• What needs to be done
Whenever the string "DIGITS" appears in a line below, please copy the line out.

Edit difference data
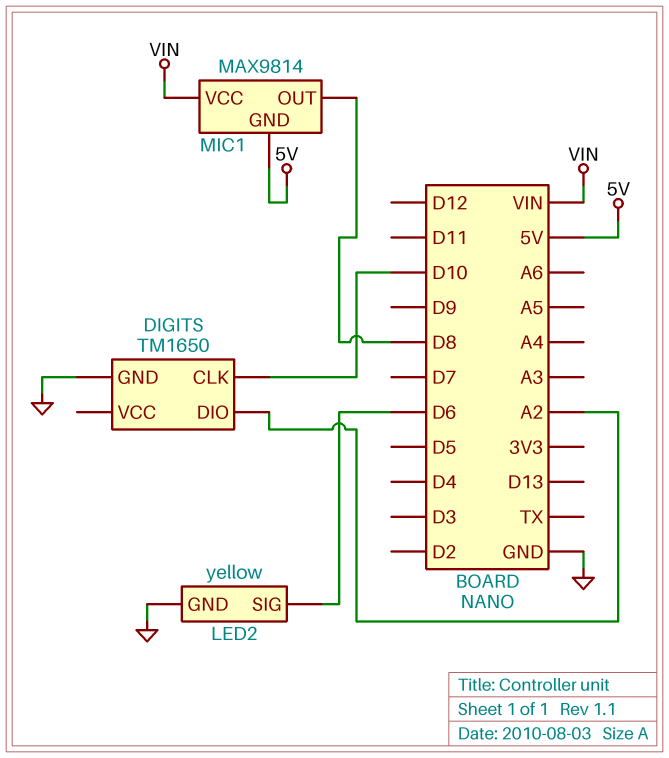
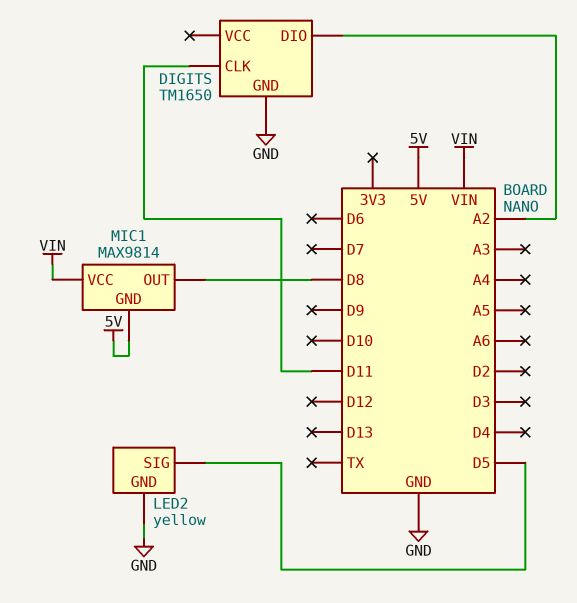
DIGITS pin CLK: D10 -> D11
LED2 pin SIG: D6 -> D5

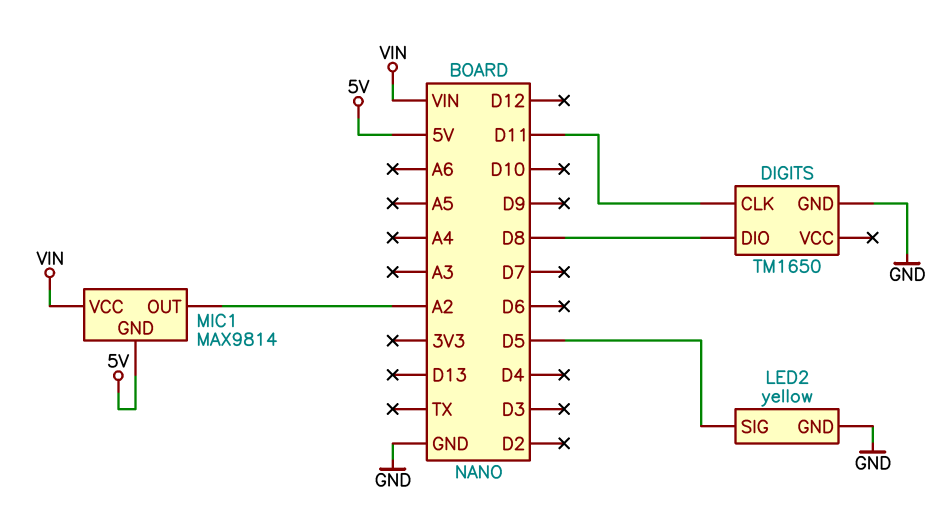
DIGITS pin DIO: A2 -> D8
MIC1 pin OUT: D8 -> A2

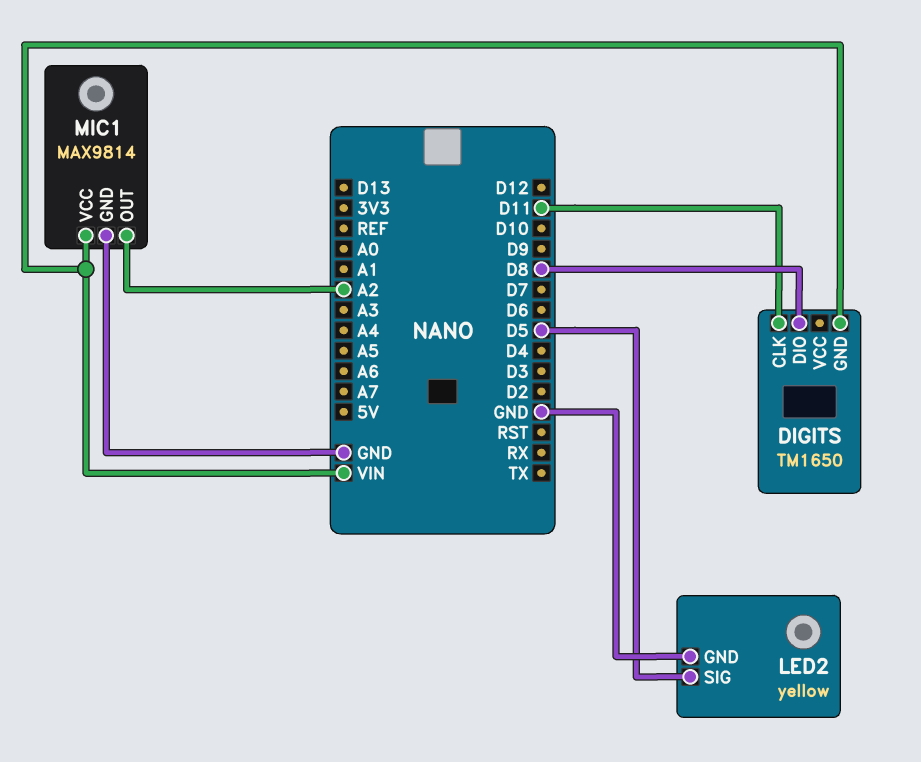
DIGITS pin GND: GND -> VIN
MIC1 pin GND: 5V -> GND

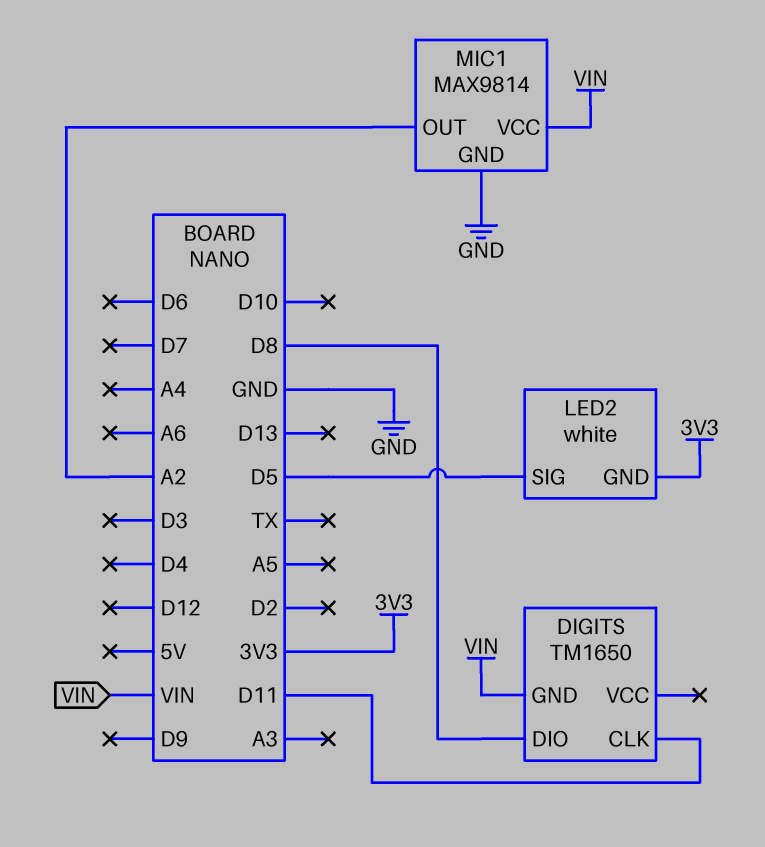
LED2: yellow -> white
LED2 pin GND: GND -> 3V3

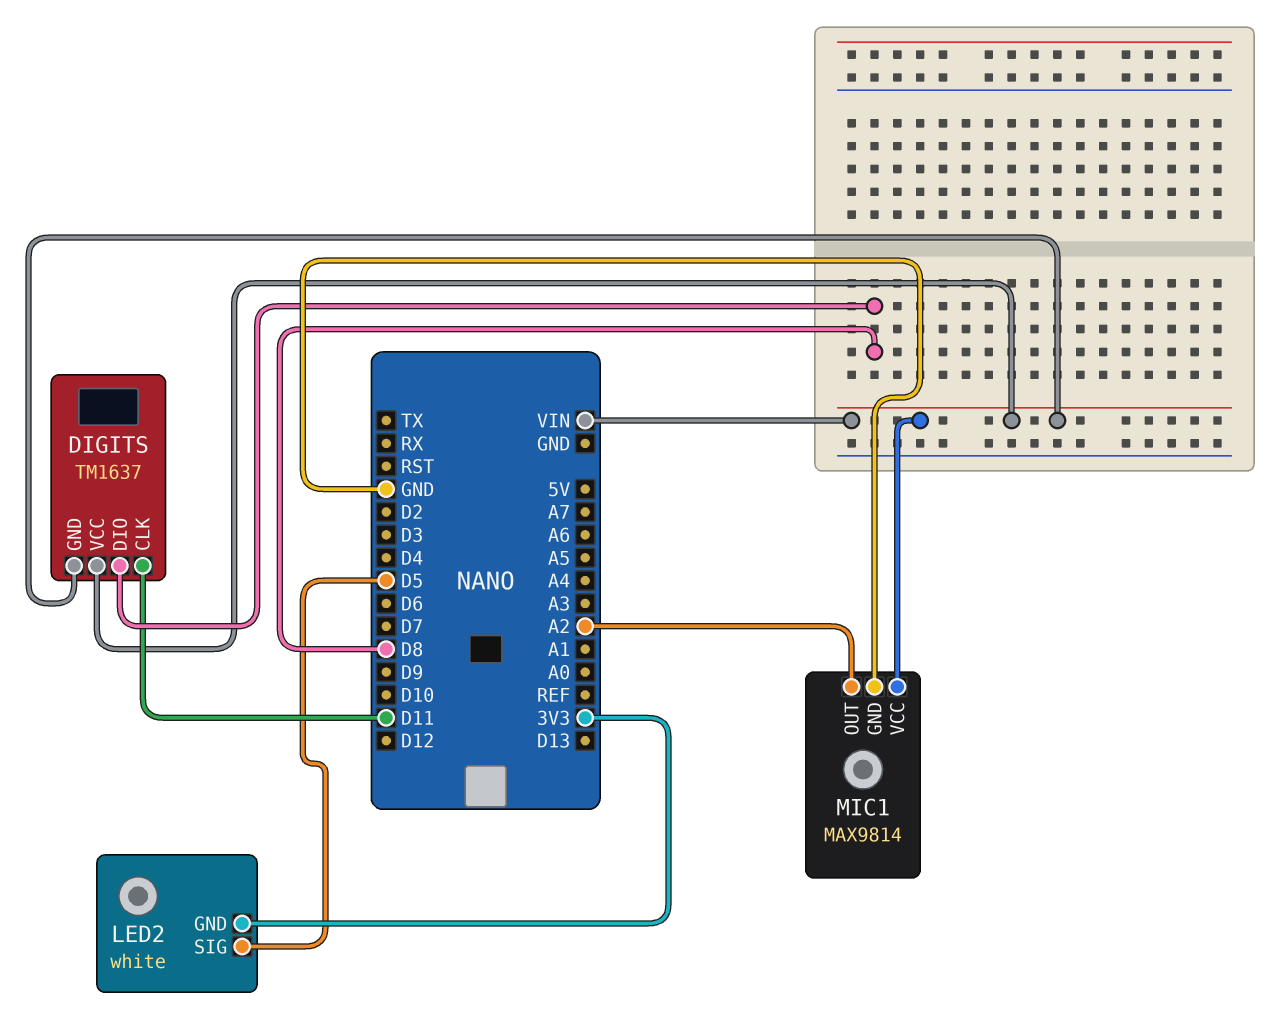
DIGITS: TM1650 -> TM1637
DIGITS pin VCC: none -> VIN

• Finished task
DIGITS pin CLK: D10 -> D11
DIGITS pin DIO: A2 -> D8
DIGITS pin GND: GND -> VIN
DIGITS: TM1650 -> TM1637
DIGITS pin VCC: none -> VIN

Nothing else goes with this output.